[Dataset records]
::::
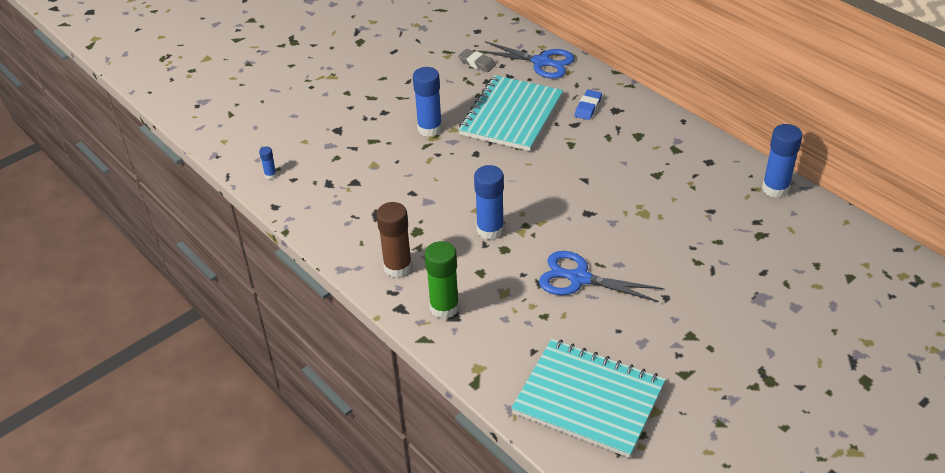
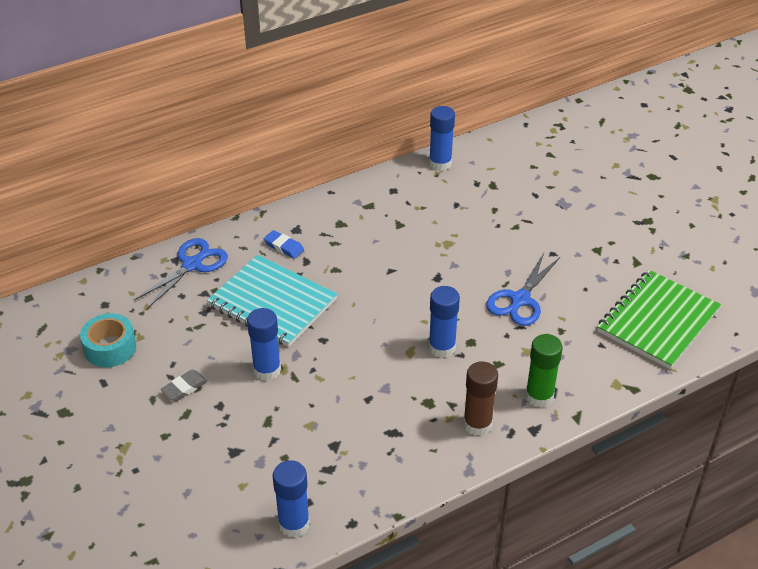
camera: 80 degrees left, 0 degrees up
(270, 175) = (294, 524): blue glue stick -> blue glue stick, size x2.14
(430, 45) = (110, 348): none -> turquoise tape
(477, 63) = (167, 314): grey eraser -> grey eraser (184, 388)
(588, 399) = (658, 321): turquoise notebook -> green notebook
::::
- [WHAT YOU NEED TO DO]: Out of the entries, pull every line that mentions "turquoise".

- [COMPLETED TASK]:
(430, 45) = (110, 348): none -> turquoise tape
(588, 399) = (658, 321): turquoise notebook -> green notebook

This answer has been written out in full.